[Start]

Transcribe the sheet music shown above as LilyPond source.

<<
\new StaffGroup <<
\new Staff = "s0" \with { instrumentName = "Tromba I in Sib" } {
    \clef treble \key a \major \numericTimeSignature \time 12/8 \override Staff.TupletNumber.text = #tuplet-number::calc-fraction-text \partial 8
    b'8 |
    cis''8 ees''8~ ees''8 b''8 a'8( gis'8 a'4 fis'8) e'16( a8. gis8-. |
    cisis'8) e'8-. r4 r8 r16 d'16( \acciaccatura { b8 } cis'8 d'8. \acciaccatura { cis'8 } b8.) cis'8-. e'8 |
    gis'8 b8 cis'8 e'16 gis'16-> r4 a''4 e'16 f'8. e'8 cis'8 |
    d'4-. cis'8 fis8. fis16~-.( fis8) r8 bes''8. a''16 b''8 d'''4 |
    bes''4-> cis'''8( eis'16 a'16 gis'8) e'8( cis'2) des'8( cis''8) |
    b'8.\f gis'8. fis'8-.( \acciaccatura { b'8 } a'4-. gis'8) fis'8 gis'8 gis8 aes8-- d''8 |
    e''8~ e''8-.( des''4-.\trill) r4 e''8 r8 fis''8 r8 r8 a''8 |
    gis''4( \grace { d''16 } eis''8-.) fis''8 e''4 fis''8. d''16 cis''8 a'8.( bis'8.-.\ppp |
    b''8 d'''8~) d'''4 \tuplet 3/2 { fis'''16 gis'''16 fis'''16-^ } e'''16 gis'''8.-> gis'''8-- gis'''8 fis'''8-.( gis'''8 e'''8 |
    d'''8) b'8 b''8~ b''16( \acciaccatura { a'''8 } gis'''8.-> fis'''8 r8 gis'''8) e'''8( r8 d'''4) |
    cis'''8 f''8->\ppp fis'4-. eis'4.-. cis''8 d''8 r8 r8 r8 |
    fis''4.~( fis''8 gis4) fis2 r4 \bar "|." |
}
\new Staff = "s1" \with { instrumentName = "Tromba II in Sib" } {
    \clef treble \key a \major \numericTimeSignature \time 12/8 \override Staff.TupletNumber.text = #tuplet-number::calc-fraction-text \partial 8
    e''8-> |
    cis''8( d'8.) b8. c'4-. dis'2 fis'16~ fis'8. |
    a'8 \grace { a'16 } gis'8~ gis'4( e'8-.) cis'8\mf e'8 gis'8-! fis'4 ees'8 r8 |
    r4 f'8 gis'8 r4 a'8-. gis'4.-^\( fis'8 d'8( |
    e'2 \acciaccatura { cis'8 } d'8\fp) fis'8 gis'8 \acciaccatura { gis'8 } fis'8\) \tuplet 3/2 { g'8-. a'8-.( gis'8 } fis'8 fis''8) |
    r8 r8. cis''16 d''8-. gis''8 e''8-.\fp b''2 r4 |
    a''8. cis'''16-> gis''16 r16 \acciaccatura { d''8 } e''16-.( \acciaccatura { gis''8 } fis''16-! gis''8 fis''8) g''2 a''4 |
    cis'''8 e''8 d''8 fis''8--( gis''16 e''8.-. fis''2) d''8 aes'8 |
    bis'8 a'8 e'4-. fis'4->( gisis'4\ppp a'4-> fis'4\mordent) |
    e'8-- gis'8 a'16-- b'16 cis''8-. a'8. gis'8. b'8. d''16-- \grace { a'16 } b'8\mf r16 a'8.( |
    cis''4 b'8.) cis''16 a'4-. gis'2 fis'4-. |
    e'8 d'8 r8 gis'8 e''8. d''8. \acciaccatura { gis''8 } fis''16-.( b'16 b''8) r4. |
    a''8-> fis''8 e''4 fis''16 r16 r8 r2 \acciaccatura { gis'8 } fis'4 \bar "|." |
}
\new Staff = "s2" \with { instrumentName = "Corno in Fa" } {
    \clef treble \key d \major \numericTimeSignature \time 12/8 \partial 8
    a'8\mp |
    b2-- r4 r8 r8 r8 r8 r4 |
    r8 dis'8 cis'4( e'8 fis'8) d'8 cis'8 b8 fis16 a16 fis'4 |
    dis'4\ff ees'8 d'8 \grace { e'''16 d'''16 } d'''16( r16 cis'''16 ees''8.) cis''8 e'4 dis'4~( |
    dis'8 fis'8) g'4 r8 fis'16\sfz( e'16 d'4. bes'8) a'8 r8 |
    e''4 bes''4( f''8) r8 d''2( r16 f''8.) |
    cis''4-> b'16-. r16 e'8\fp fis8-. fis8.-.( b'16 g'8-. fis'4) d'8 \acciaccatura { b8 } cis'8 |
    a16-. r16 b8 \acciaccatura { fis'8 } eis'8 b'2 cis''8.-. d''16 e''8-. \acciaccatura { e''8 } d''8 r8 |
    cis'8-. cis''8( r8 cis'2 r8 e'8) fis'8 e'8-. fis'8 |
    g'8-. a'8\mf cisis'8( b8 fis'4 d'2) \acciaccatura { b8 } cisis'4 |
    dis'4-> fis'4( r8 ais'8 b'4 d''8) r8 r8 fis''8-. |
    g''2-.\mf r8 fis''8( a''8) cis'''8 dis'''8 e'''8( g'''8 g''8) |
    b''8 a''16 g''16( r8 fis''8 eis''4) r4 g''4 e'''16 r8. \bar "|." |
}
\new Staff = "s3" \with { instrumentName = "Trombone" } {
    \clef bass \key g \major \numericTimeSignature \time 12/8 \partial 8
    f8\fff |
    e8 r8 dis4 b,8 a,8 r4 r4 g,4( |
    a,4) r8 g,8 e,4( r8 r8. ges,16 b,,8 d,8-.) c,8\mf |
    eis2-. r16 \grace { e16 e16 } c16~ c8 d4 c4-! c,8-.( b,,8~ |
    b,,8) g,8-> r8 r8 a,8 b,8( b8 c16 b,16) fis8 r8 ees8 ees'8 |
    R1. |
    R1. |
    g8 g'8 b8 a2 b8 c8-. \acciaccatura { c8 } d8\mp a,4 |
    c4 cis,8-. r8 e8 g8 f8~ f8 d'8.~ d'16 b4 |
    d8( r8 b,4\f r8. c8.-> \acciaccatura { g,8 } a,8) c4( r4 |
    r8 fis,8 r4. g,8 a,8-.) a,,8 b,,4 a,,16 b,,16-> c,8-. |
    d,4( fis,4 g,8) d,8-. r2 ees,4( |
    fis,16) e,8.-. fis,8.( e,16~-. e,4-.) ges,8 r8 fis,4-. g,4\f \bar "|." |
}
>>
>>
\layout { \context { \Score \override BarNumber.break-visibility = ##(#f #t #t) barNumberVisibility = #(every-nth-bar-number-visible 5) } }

[End]

WHAT THE TASK REQUIRES → Which lines of the listing above contain the string "with"? Pick out every one, matching case exactly.

EXERCISE SOLUTION →
\new Staff = "s0" \with { instrumentName = "Tromba I in Sib" } {
\new Staff = "s1" \with { instrumentName = "Tromba II in Sib" } {
\new Staff = "s2" \with { instrumentName = "Corno in Fa" } {
\new Staff = "s3" \with { instrumentName = "Trombone" } {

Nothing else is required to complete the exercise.